SUPPLIED INFORMATION
[Start of section]

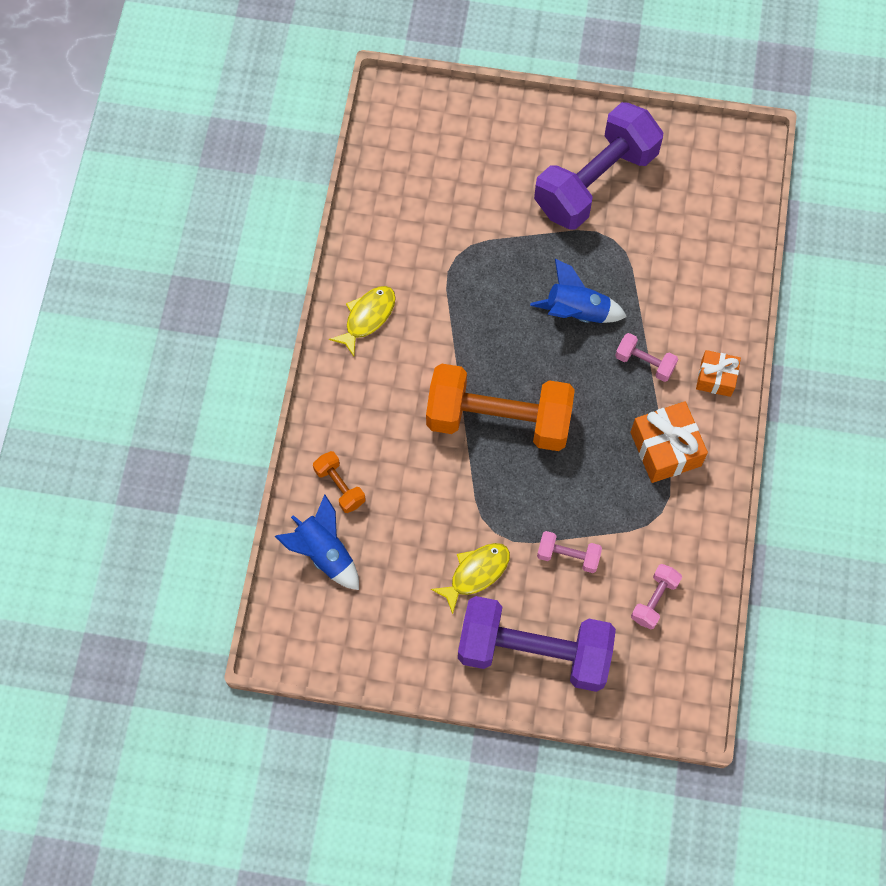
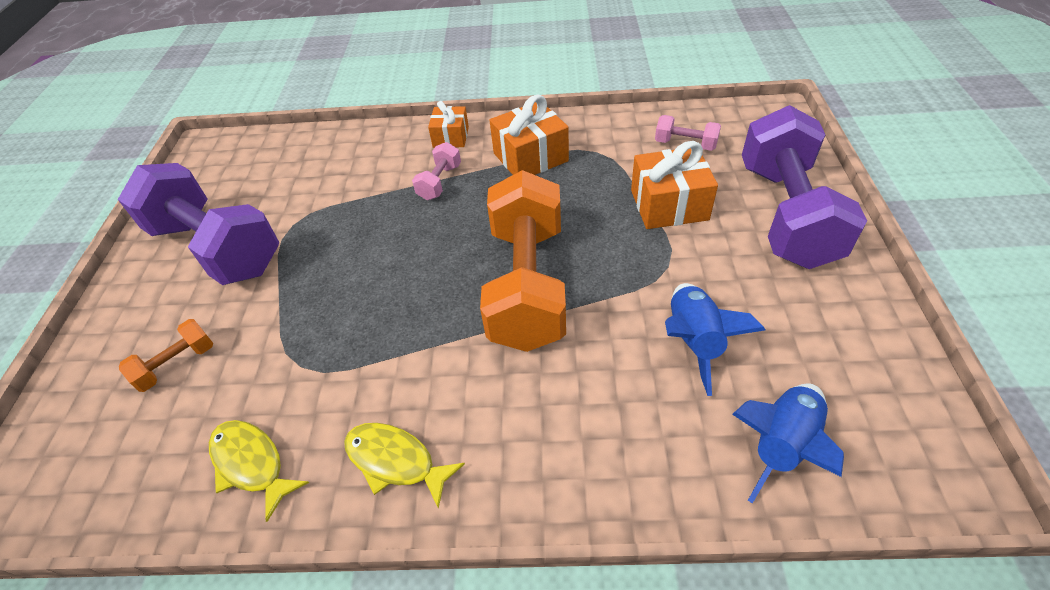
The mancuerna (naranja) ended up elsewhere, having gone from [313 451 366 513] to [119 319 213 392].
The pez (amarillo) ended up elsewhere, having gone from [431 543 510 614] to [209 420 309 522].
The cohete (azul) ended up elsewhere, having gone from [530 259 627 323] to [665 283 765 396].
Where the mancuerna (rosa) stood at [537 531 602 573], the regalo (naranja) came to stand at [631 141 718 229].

[End of section]

YOUR ASSIGNMENT
Apart from the images, every line above needs to be printed again exactly.

EXERCISE RESULT
The mancuerna (naranja) ended up elsewhere, having gone from [313 451 366 513] to [119 319 213 392].
The pez (amarillo) ended up elsewhere, having gone from [431 543 510 614] to [209 420 309 522].
The cohete (azul) ended up elsewhere, having gone from [530 259 627 323] to [665 283 765 396].
Where the mancuerna (rosa) stood at [537 531 602 573], the regalo (naranja) came to stand at [631 141 718 229].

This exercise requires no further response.